Write the entries out again. Each one must match exactly.

MATERIAL SUPPLIED:
■ ■ ■ ■ ■ ■ ■
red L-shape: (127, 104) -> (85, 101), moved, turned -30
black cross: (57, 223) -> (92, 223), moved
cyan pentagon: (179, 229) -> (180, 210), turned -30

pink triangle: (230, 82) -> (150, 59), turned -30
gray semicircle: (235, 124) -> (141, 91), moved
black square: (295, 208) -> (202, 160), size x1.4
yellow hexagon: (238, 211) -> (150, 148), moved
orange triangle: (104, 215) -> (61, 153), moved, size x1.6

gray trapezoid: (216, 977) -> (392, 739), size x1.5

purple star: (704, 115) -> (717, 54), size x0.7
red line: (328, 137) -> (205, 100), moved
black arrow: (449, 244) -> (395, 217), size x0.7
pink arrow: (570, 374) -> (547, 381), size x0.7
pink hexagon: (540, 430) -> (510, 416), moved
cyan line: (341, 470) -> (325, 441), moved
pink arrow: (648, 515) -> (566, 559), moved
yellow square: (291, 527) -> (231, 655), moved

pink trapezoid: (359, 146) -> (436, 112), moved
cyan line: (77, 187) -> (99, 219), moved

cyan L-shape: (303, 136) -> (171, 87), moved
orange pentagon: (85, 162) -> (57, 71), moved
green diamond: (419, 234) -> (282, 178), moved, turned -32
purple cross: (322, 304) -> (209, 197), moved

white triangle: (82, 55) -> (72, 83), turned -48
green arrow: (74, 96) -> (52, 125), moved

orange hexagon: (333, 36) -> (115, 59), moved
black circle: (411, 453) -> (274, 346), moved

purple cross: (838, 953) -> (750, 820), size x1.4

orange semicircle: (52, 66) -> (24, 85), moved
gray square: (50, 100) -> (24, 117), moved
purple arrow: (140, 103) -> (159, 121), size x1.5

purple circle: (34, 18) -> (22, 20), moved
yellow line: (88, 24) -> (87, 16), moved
■ ■ ■ ■ ■ ■ ■
RESULT BELOW:
red L-shape: (127, 104) -> (85, 101), moved, turned -30
black cross: (57, 223) -> (92, 223), moved
cyan pentagon: (179, 229) -> (180, 210), turned -30

pink triangle: (230, 82) -> (150, 59), turned -30
gray semicircle: (235, 124) -> (141, 91), moved
black square: (295, 208) -> (202, 160), size x1.4
yellow hexagon: (238, 211) -> (150, 148), moved
orange triangle: (104, 215) -> (61, 153), moved, size x1.6

gray trapezoid: (216, 977) -> (392, 739), size x1.5

purple star: (704, 115) -> (717, 54), size x0.7
red line: (328, 137) -> (205, 100), moved
black arrow: (449, 244) -> (395, 217), size x0.7
pink arrow: (570, 374) -> (547, 381), size x0.7
pink hexagon: (540, 430) -> (510, 416), moved
cyan line: (341, 470) -> (325, 441), moved
pink arrow: (648, 515) -> (566, 559), moved
yellow square: (291, 527) -> (231, 655), moved

pink trapezoid: (359, 146) -> (436, 112), moved
cyan line: (77, 187) -> (99, 219), moved

cyan L-shape: (303, 136) -> (171, 87), moved
orange pentagon: (85, 162) -> (57, 71), moved
green diamond: (419, 234) -> (282, 178), moved, turned -32
purple cross: (322, 304) -> (209, 197), moved

white triangle: (82, 55) -> (72, 83), turned -48
green arrow: (74, 96) -> (52, 125), moved

orange hexagon: (333, 36) -> (115, 59), moved
black circle: (411, 453) -> (274, 346), moved

purple cross: (838, 953) -> (750, 820), size x1.4

orange semicircle: (52, 66) -> (24, 85), moved
gray square: (50, 100) -> (24, 117), moved
purple arrow: (140, 103) -> (159, 121), size x1.5

purple circle: (34, 18) -> (22, 20), moved
yellow line: (88, 24) -> (87, 16), moved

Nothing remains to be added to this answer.